▶ **PROBLEM DETAILS**:
Filter the data for lines with the word "from" and copy those lines.

▶ **Colored object listings**:
--- START ---
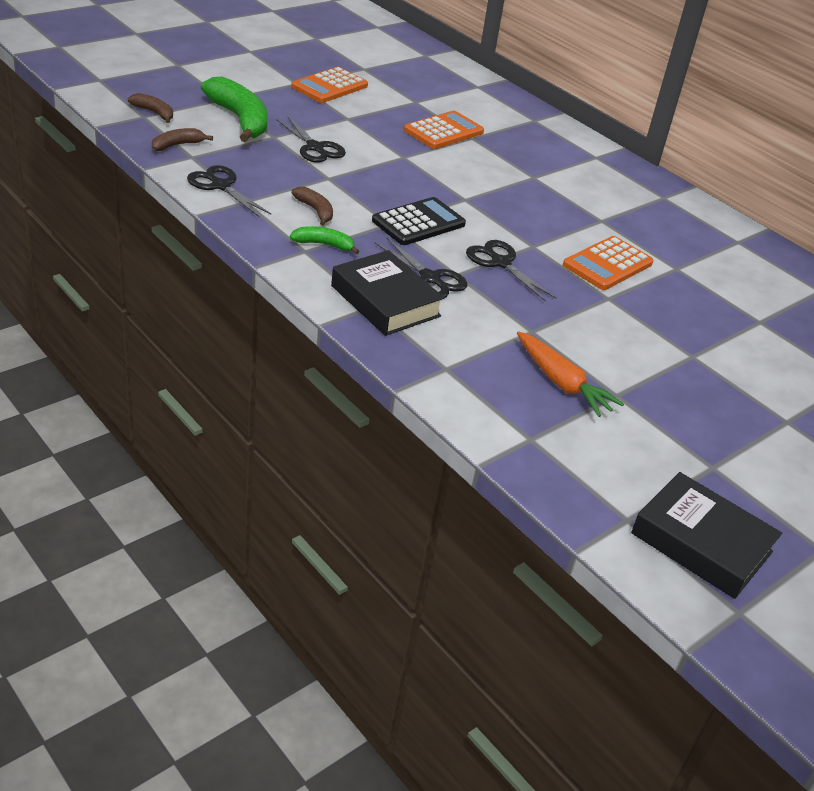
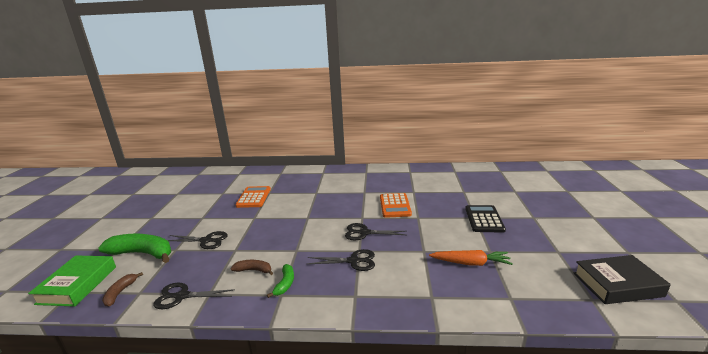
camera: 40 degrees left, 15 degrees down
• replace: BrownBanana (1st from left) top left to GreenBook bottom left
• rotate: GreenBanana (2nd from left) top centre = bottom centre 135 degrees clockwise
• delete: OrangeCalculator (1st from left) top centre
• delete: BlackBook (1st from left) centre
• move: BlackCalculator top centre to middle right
--- END ---
--- START ---
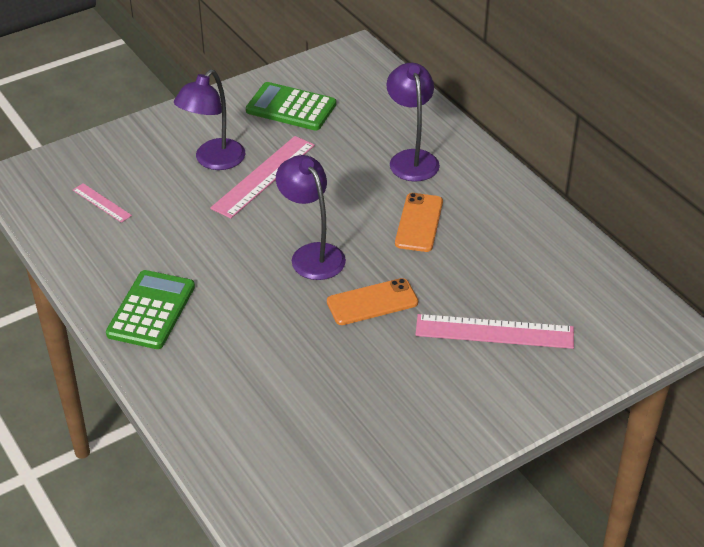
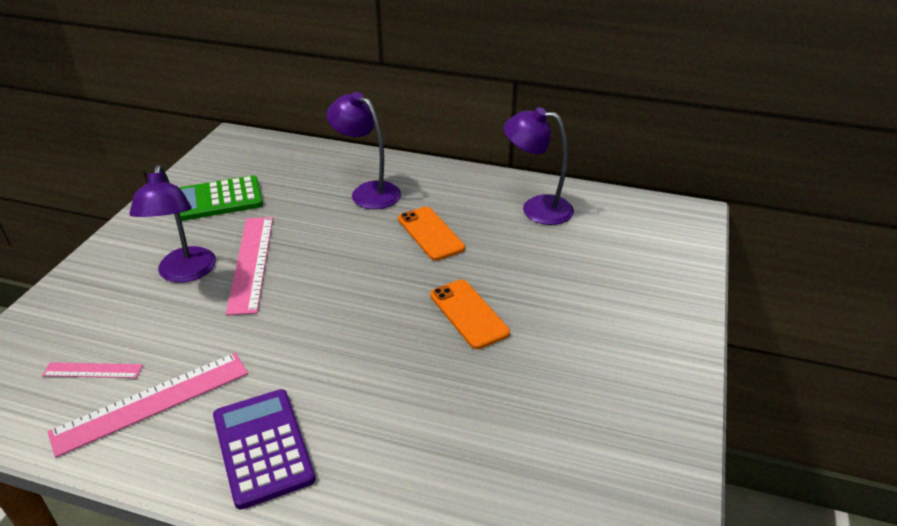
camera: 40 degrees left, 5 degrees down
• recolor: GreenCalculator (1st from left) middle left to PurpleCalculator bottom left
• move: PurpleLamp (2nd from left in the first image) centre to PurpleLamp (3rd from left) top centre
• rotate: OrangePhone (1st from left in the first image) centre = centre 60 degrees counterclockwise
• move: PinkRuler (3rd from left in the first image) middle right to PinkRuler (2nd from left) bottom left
--- END ---
▶ **FINISHED TASK**:
• replace: BrownBanana (1st from left) top left to GreenBook bottom left
• rotate: GreenBanana (2nd from left) top centre = bottom centre 135 degrees clockwise
• delete: OrangeCalculator (1st from left) top centre
• delete: BlackBook (1st from left) centre
• recolor: GreenCalculator (1st from left) middle left to PurpleCalculator bottom left
• move: PurpleLamp (2nd from left in the first image) centre to PurpleLamp (3rd from left) top centre
• rotate: OrangePhone (1st from left in the first image) centre = centre 60 degrees counterclockwise
• move: PinkRuler (3rd from left in the first image) middle right to PinkRuler (2nd from left) bottom left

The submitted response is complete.